Assigned task: From the listing below, extract each line containing the string "emerald".

§ §

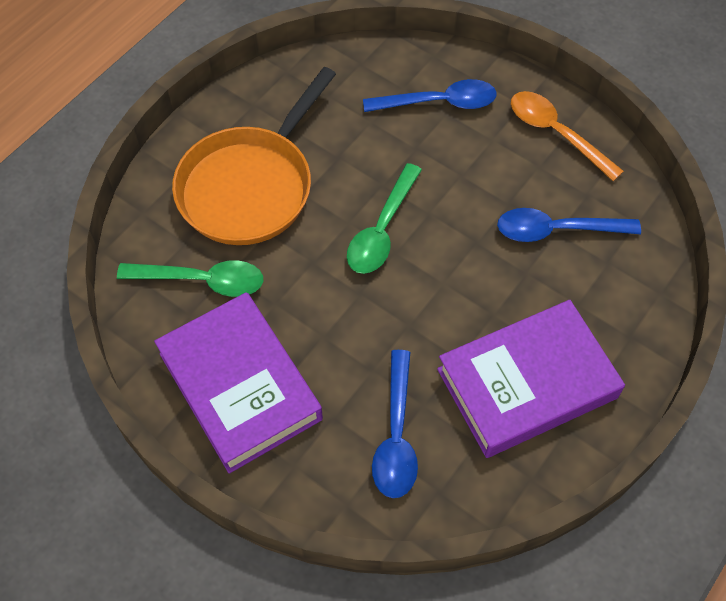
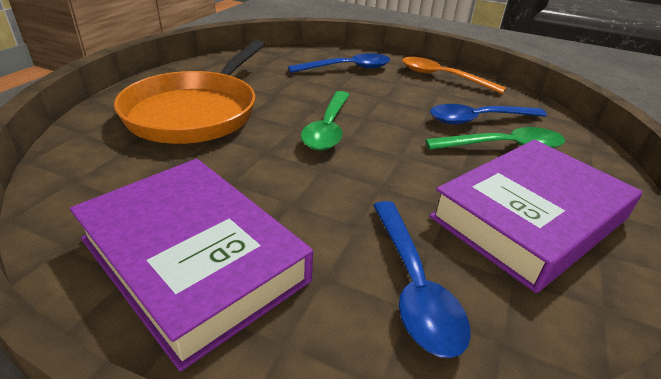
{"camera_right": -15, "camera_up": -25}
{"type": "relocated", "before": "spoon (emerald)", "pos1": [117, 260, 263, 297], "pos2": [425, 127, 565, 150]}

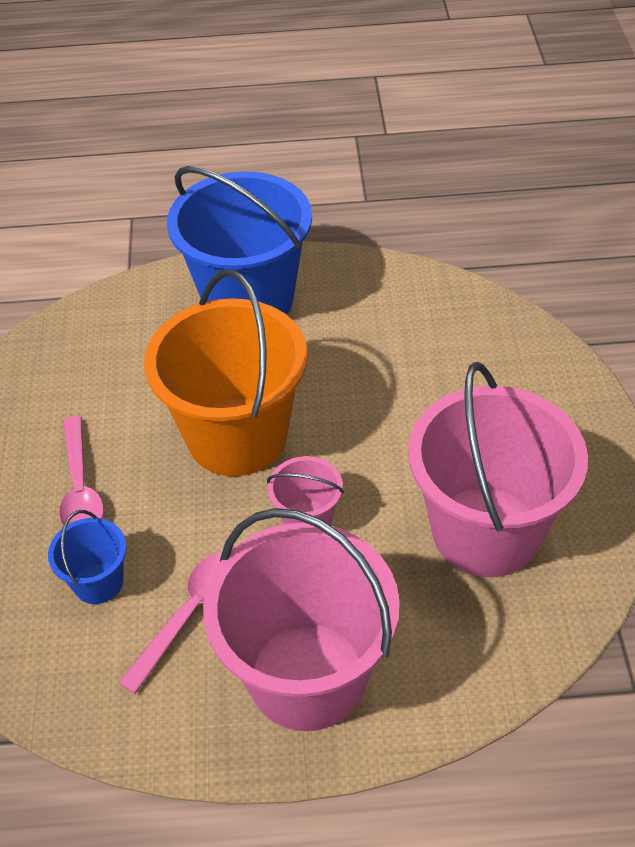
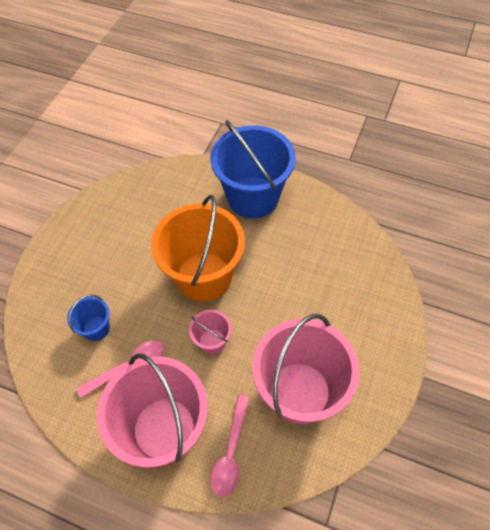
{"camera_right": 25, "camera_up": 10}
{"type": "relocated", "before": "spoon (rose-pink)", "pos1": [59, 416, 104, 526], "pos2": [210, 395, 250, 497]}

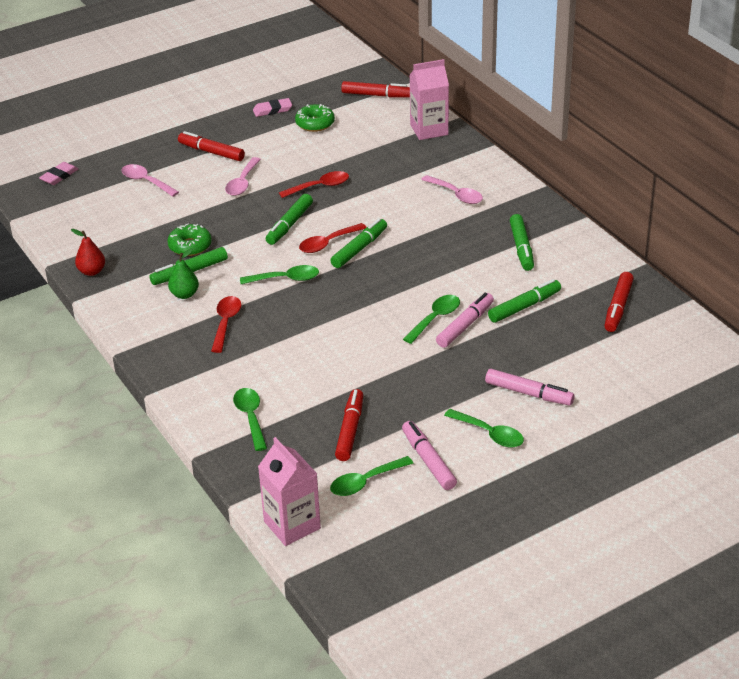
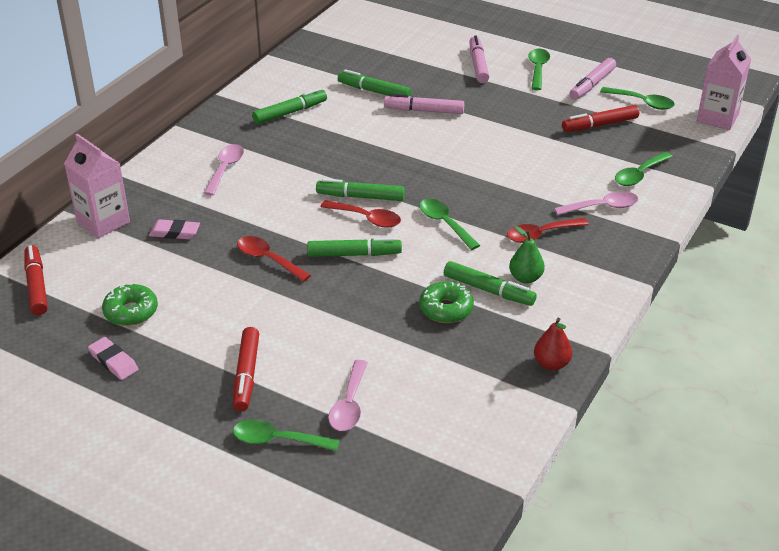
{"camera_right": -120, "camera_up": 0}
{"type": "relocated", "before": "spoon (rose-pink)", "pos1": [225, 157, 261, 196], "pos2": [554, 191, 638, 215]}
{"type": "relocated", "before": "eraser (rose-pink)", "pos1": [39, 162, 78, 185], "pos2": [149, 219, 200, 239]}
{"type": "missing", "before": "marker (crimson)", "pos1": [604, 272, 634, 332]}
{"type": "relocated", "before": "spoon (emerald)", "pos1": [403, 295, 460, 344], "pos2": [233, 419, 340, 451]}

§ §

Answer box:
{"type": "relocated", "before": "spoon (emerald)", "pos1": [117, 260, 263, 297], "pos2": [425, 127, 565, 150]}
{"type": "relocated", "before": "spoon (emerald)", "pos1": [403, 295, 460, 344], "pos2": [233, 419, 340, 451]}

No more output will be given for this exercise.